◆ DATA FOR PROCESSING
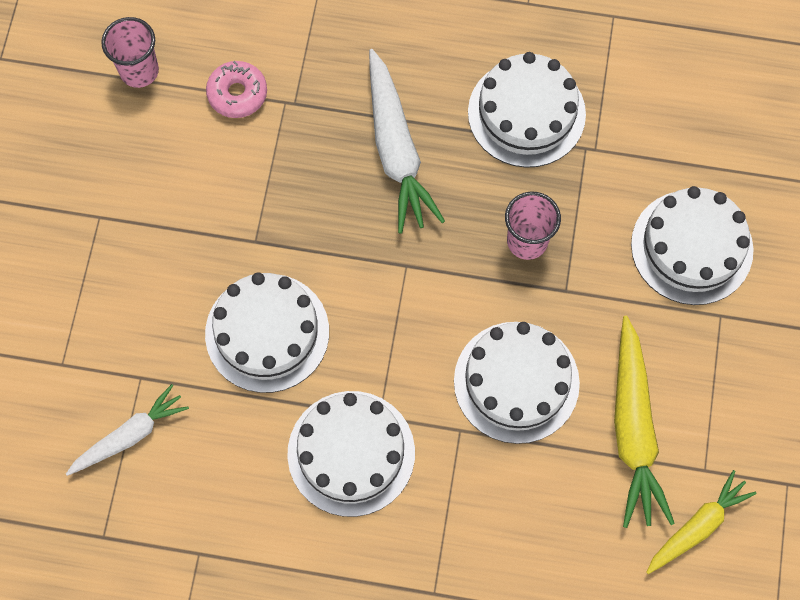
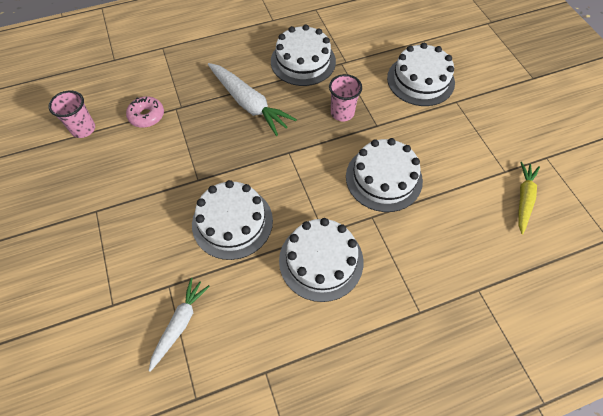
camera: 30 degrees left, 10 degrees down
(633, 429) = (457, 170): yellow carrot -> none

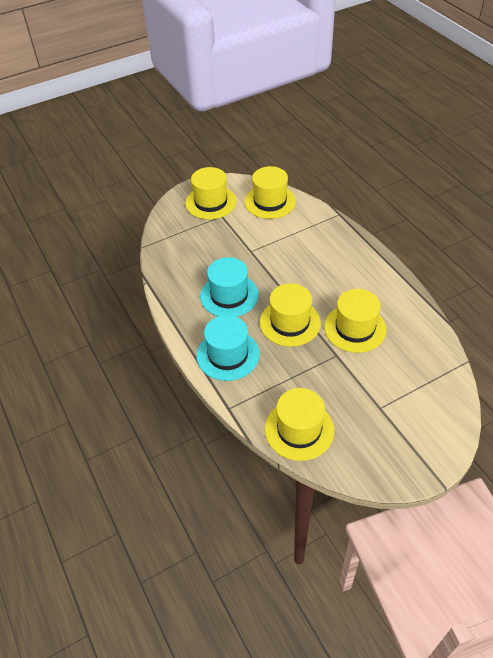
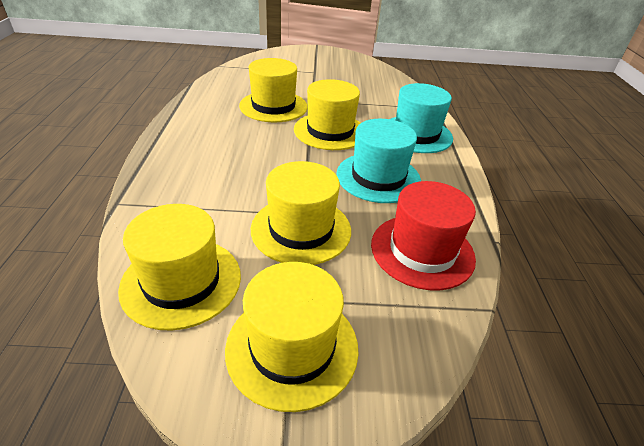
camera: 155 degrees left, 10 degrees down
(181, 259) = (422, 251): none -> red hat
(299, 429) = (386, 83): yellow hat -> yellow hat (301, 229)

◆ TASK REQUIREMENTS
Lines with the word "none" in them should be copied from the preceding records.

◆ ANSWER SPACE
(633, 429) = (457, 170): yellow carrot -> none
(181, 259) = (422, 251): none -> red hat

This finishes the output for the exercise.